** Task to complete **
When a line in the records includes the string "noir", it goes into the tally; report that tally alone.

** Excerpted data **

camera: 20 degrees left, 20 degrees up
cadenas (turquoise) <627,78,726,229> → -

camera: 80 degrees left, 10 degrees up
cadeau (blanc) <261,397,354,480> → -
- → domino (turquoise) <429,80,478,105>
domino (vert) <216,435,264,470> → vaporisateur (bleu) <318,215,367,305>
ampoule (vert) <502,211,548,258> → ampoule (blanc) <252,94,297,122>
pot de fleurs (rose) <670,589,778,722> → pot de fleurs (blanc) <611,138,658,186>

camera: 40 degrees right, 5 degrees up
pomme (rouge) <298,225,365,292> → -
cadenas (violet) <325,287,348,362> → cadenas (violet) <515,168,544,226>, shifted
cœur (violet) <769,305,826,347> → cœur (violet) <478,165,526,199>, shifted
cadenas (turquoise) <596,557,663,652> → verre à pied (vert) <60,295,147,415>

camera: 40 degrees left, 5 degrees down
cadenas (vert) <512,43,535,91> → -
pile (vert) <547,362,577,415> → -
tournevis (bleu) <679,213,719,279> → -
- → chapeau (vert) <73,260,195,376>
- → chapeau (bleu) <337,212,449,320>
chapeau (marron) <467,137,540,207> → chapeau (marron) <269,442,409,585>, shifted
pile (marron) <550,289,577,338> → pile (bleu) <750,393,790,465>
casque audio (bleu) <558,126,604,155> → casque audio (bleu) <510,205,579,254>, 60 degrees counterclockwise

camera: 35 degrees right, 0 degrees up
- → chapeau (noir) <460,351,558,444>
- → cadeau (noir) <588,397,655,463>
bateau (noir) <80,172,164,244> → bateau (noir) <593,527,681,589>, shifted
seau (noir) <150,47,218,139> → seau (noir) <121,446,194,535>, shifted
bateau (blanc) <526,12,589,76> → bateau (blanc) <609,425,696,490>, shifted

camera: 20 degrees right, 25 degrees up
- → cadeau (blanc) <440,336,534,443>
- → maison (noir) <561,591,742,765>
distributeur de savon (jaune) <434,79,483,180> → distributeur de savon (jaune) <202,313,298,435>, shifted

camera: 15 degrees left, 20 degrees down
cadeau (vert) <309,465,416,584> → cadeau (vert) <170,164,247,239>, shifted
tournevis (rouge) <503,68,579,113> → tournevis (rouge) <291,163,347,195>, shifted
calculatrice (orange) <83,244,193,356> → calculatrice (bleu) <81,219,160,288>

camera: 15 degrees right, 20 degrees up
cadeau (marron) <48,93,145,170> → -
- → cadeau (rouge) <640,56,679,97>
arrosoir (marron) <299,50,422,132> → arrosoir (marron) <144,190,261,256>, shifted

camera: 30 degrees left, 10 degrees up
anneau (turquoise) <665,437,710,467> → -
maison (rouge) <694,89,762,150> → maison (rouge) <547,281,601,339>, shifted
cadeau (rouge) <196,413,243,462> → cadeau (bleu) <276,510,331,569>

** Response box **
5